Material provided
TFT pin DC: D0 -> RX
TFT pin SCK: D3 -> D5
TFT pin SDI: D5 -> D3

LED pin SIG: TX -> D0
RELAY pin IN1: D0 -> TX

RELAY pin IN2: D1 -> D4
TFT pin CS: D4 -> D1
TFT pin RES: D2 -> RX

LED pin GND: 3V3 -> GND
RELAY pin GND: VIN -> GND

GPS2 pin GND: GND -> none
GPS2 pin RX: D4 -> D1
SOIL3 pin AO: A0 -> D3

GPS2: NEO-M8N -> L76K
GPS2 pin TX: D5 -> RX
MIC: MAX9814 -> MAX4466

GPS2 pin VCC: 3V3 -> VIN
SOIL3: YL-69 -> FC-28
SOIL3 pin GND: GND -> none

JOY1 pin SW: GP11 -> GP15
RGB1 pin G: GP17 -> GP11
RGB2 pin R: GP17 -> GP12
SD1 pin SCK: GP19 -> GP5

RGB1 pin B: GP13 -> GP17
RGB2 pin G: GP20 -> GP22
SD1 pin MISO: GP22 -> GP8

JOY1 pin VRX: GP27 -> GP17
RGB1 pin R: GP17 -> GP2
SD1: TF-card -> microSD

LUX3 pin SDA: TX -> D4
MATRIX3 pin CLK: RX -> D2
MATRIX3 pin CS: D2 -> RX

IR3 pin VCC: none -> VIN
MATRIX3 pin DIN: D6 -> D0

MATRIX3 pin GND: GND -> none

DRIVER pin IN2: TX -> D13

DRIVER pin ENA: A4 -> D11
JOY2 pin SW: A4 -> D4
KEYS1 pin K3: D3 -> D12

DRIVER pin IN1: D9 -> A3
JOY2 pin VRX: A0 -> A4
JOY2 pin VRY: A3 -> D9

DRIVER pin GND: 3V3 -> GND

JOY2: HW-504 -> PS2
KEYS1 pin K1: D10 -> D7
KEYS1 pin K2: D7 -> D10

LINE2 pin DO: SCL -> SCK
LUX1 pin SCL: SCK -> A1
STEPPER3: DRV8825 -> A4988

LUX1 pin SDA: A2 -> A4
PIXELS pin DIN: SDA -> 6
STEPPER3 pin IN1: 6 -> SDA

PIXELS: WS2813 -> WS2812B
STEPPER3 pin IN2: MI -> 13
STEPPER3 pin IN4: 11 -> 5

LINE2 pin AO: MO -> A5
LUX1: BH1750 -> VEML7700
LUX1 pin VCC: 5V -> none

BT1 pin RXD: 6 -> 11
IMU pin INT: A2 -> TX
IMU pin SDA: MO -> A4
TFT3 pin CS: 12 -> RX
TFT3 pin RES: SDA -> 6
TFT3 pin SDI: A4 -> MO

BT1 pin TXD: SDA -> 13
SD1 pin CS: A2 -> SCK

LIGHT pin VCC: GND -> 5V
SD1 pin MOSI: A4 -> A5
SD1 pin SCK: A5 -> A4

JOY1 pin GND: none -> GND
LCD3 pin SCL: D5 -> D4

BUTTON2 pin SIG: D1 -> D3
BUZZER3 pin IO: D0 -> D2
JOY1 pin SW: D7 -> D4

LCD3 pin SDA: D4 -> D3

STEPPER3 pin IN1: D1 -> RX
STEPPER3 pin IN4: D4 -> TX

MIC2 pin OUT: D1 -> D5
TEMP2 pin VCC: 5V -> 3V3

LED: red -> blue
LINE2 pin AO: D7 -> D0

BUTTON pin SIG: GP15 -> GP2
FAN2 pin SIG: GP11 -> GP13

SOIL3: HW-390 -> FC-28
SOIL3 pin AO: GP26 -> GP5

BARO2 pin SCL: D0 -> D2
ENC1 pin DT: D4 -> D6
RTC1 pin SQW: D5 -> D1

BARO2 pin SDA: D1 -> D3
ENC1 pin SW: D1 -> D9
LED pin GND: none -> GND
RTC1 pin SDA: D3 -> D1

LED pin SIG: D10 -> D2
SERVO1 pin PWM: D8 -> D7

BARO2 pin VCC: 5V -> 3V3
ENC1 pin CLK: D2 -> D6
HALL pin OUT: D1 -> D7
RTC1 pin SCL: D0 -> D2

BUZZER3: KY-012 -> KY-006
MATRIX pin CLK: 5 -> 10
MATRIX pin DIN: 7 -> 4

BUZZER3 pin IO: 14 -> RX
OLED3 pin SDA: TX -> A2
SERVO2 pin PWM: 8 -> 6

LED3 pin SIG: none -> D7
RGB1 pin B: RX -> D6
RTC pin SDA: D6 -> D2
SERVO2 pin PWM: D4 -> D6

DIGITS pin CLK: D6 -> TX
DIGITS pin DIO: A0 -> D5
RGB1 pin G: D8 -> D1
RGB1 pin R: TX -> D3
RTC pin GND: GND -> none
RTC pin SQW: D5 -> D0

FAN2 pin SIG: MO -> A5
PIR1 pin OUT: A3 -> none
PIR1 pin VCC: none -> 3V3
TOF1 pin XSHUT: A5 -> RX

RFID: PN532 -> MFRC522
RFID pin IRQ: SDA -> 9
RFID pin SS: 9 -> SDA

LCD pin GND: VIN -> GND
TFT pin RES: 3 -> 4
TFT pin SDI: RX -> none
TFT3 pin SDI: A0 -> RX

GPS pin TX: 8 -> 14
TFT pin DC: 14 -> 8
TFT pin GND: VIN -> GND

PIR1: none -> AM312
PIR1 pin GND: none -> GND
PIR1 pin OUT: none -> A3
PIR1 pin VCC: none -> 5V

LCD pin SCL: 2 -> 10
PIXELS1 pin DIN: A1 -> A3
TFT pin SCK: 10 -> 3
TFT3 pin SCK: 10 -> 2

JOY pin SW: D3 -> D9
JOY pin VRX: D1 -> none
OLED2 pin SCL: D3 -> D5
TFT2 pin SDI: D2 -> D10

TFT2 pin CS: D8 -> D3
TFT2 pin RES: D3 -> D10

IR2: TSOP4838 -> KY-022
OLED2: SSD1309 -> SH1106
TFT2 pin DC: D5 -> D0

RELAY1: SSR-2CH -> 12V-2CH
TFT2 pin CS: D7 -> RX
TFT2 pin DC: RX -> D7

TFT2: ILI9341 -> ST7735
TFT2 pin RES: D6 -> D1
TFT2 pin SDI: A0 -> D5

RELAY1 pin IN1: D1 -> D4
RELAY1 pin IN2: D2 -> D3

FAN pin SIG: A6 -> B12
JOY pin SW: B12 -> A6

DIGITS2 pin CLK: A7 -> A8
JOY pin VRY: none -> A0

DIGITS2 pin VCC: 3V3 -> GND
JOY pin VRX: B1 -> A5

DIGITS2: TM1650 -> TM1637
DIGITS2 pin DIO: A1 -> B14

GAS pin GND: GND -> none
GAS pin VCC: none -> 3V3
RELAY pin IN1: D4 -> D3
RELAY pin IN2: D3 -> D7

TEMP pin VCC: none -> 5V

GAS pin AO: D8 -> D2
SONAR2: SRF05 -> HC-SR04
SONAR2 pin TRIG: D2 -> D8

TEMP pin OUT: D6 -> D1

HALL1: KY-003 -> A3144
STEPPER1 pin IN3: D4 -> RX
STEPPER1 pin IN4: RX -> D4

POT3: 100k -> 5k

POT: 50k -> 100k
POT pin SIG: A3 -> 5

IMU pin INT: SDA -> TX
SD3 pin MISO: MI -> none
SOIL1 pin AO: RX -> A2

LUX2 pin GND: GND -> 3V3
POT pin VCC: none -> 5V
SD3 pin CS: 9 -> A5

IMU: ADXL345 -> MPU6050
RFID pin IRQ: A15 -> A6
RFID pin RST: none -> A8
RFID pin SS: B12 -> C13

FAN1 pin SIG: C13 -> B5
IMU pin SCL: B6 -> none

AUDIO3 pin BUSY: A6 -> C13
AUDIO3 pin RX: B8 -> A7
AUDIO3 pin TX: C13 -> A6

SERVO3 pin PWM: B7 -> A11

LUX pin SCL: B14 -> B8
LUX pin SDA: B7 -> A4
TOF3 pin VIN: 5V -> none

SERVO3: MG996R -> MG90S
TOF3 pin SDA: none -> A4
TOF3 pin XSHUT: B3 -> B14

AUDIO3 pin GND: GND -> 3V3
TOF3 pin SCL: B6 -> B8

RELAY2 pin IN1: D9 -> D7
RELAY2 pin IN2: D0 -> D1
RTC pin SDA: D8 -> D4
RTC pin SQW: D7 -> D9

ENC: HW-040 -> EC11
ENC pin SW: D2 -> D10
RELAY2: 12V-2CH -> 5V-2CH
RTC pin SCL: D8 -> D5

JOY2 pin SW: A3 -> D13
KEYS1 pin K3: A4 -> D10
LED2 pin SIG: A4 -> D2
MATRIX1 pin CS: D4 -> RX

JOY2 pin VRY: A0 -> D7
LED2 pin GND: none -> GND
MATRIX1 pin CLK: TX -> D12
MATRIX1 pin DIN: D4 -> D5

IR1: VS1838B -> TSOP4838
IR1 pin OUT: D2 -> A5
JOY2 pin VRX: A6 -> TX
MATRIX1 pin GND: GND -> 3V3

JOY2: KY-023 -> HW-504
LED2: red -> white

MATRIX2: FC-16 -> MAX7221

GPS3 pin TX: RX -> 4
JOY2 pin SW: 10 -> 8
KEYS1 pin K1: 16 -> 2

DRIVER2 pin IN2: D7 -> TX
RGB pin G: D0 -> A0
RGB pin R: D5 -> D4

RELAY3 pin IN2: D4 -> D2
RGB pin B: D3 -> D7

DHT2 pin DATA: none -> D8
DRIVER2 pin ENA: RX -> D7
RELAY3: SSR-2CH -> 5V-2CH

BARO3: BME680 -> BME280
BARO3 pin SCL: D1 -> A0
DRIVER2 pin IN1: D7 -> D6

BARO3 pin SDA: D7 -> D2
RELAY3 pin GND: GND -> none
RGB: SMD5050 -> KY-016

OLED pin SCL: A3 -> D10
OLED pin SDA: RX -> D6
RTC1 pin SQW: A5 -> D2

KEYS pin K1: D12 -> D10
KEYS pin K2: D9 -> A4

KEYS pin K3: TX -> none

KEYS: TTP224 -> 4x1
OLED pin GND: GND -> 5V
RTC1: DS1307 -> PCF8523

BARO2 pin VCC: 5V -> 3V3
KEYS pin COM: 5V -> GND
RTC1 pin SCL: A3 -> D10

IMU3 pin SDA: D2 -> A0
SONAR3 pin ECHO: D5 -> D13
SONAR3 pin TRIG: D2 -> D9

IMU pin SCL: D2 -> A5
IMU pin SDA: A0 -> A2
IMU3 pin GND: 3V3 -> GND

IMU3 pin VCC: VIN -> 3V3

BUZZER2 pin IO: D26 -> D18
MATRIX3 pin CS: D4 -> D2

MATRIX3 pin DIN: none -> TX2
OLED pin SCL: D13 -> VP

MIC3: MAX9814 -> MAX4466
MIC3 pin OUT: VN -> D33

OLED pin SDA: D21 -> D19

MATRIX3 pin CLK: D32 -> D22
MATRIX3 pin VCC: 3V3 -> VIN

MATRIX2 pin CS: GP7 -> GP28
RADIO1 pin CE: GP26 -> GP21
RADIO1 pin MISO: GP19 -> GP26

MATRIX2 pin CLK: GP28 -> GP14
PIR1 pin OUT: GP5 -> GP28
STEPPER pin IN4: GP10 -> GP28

What you have to do
Reproduce exactly the lines of the records above from the one with "LCD3 pin SCL: D5 -> D4" to the one with "LED: red -> blue", both included, and leave out everything else.

Output for this task
LCD3 pin SCL: D5 -> D4

BUTTON2 pin SIG: D1 -> D3
BUZZER3 pin IO: D0 -> D2
JOY1 pin SW: D7 -> D4

LCD3 pin SDA: D4 -> D3

STEPPER3 pin IN1: D1 -> RX
STEPPER3 pin IN4: D4 -> TX

MIC2 pin OUT: D1 -> D5
TEMP2 pin VCC: 5V -> 3V3

LED: red -> blue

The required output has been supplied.